§ **TASK TO CARRY OUT**:
For each line below that holds "goblet", return the line as it stands.
◇ ◇ ◇ ◇ ◇ ◇ ◇
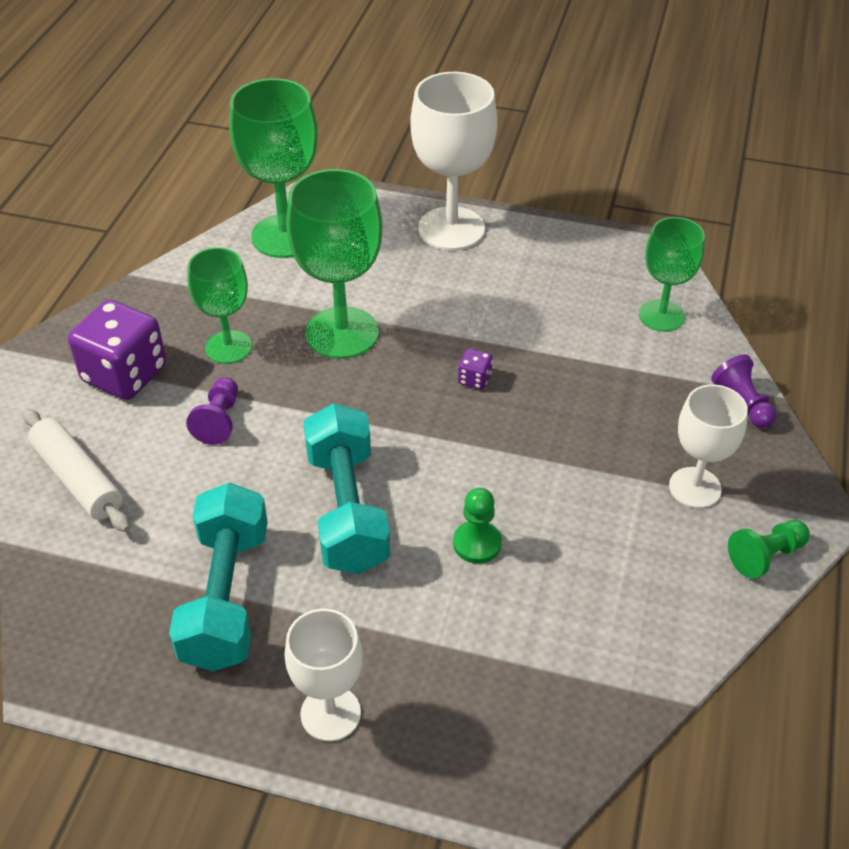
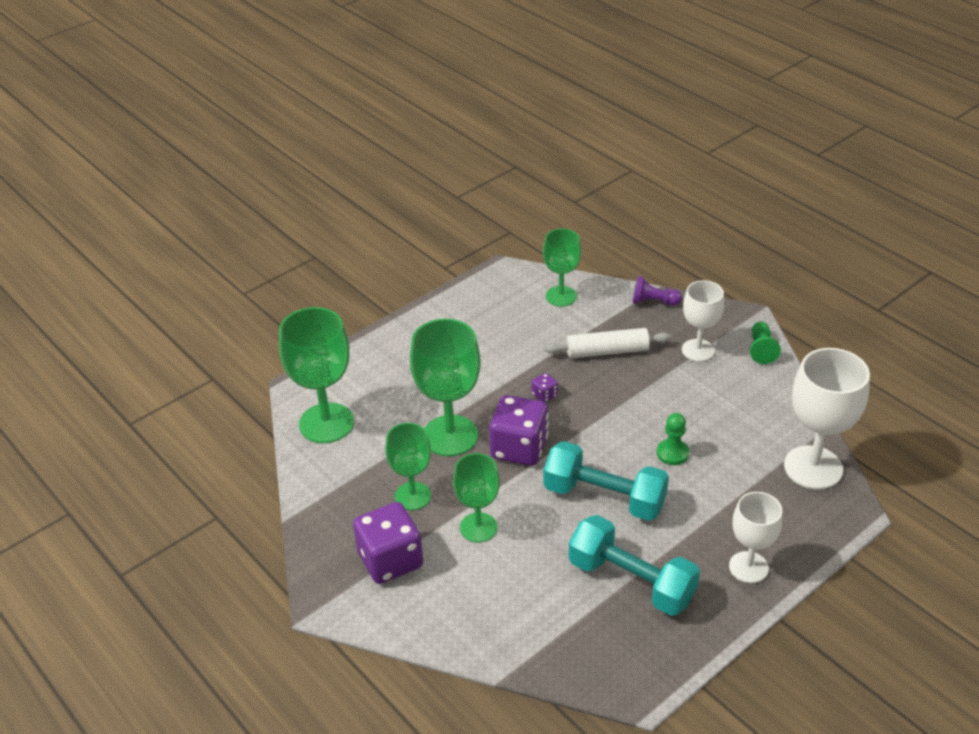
camera: 55 degrees left, 5 degrees down
(78, 479) = (472, 620): white rolling pin -> white rolling pin (607, 351)
(219, 420) = (478, 527): purple pawn -> green goblet
(368, 397) = (519, 448): none -> purple dice
(451, 229) = (400, 343): white goblet -> white goblet (813, 467)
◇ ◇ ◇ ◇ ◇ ◇ ◇
§ **TASK ANSWER**:
(219, 420) = (478, 527): purple pawn -> green goblet
(451, 229) = (400, 343): white goblet -> white goblet (813, 467)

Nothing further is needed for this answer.